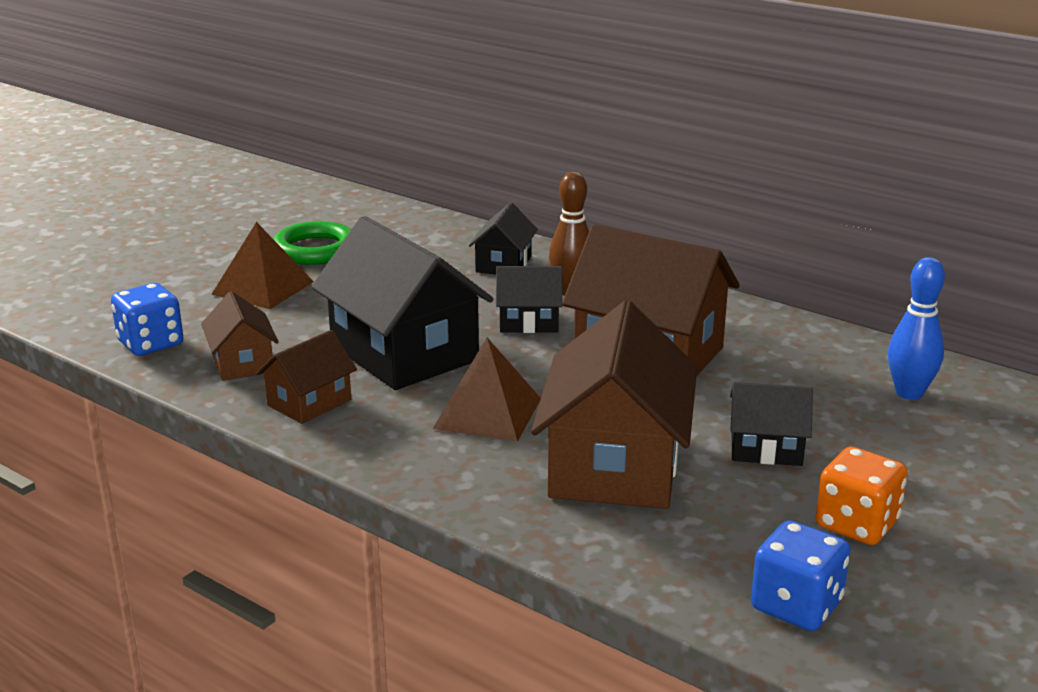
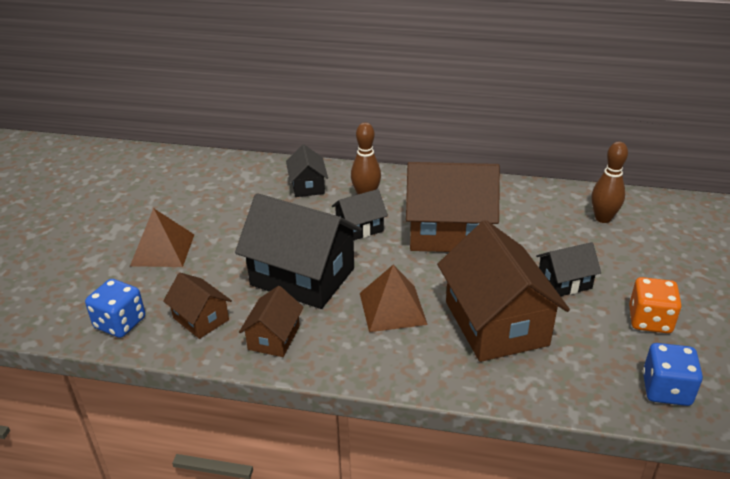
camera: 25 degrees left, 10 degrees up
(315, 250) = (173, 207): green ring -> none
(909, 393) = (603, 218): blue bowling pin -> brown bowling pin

[Task prompt] Find the line that contains "(315, 250) = (173, 207): green ring -> none" in the data above. Reproduce it and every later line exactly, through the last one.

[Your response]
(315, 250) = (173, 207): green ring -> none
(909, 393) = (603, 218): blue bowling pin -> brown bowling pin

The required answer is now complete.